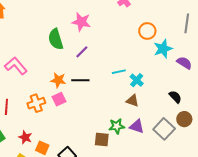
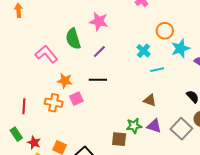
pink L-shape: (16, 66) -> (46, 54), moved
cyan line: (119, 72) -> (157, 70), moved
orange star: (58, 80) -> (65, 81), moved
cyan cross: (137, 80) -> (143, 51), moved
orange cross: (36, 103) -> (54, 103), turned 30
red star: (25, 137) -> (34, 143), moved

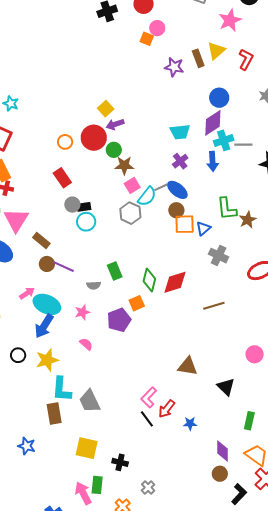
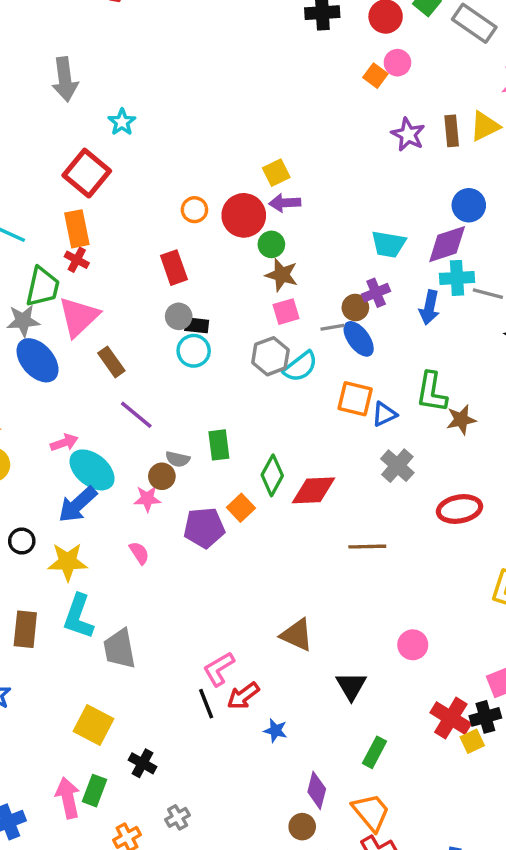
cyan semicircle: (147, 196) -> (300, 367), moved
brown circle: (176, 210) -> (355, 308), moved
brown circle: (47, 264) -> (162, 476), moved
orange square: (137, 303) -> (241, 508), turned -35
brown rectangle: (54, 414) -> (25, 629), moved

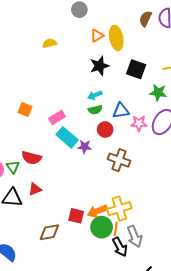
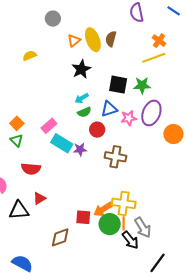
brown semicircle: (145, 19) -> (111, 39), moved
black square: (136, 69) -> (118, 85), moved
orange square: (25, 109) -> (17, 123), turned 32
green triangle: (13, 167) -> (17, 140), moved
yellow cross: (119, 209) -> (124, 203), turned 35

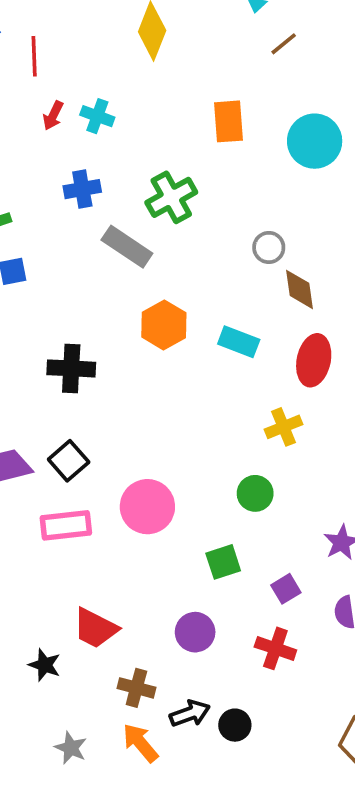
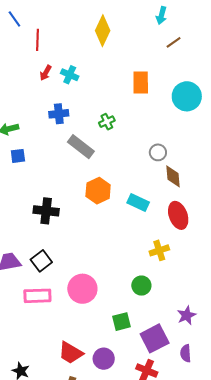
green cross: (171, 197) -> (107, 122), size x0.6
red ellipse: (314, 360) -> (178, 215), turned -36
purple square: (286, 589) -> (155, 338), size x1.8
red trapezoid: (95, 628) -> (71, 353), moved

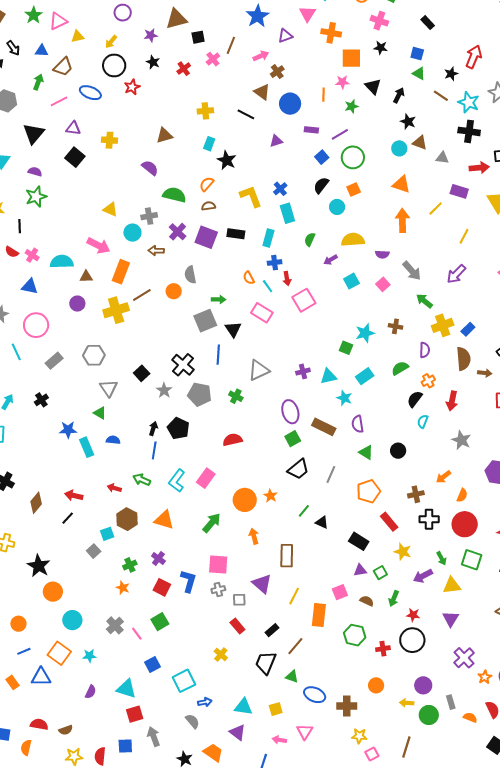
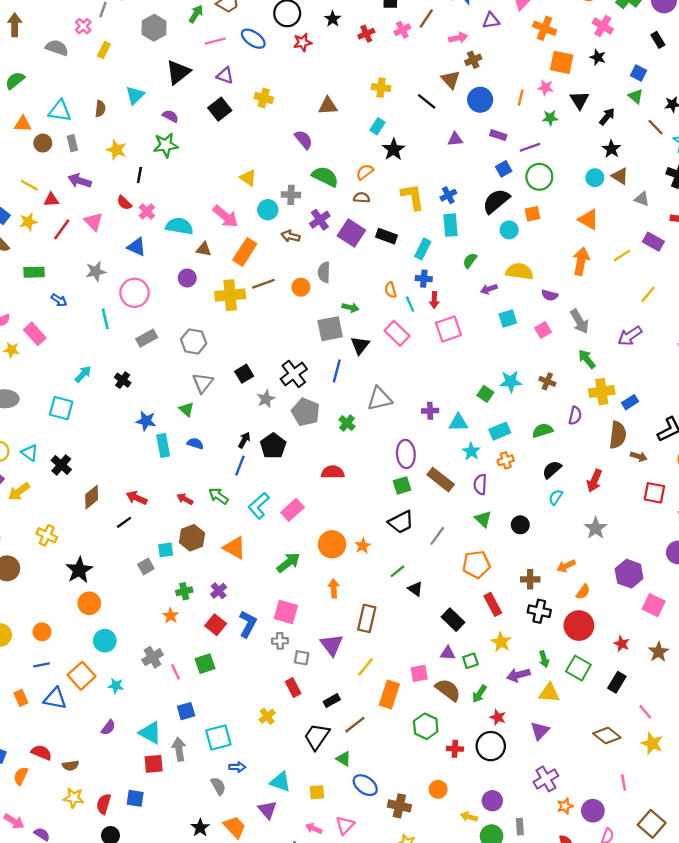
black semicircle: (321, 185) -> (496, 201), size x1.4
orange cross: (428, 381) -> (506, 460), moved
black cross: (41, 400) -> (123, 380), turned -32
brown semicircle: (367, 601) -> (448, 690), size x1.6
gray arrow: (154, 737) -> (179, 749), moved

-.-.-

Pictures are to be left out; the rest of the listing should be printed exactly.

pink L-shape: (16, 66) -> (46, 54), moved
cyan line: (119, 72) -> (157, 70), moved
orange star: (58, 80) -> (65, 81), moved
cyan cross: (137, 80) -> (143, 51), moved
orange cross: (36, 103) -> (54, 103), turned 30
red star: (25, 137) -> (34, 143), moved

cyan semicircle: (147, 196) -> (300, 367), moved
brown circle: (176, 210) -> (355, 308), moved
brown circle: (47, 264) -> (162, 476), moved
orange square: (137, 303) -> (241, 508), turned -35
brown rectangle: (54, 414) -> (25, 629), moved

brown semicircle: (145, 19) -> (111, 39), moved
black square: (136, 69) -> (118, 85), moved
orange square: (25, 109) -> (17, 123), turned 32
green triangle: (13, 167) -> (17, 140), moved
yellow cross: (119, 209) -> (124, 203), turned 35

green cross: (171, 197) -> (107, 122), size x0.6
red ellipse: (314, 360) -> (178, 215), turned -36
purple square: (286, 589) -> (155, 338), size x1.8
red trapezoid: (95, 628) -> (71, 353), moved

black semicircle: (321, 185) -> (496, 201), size x1.4
orange cross: (428, 381) -> (506, 460), moved
black cross: (41, 400) -> (123, 380), turned -32
brown semicircle: (367, 601) -> (448, 690), size x1.6
gray arrow: (154, 737) -> (179, 749), moved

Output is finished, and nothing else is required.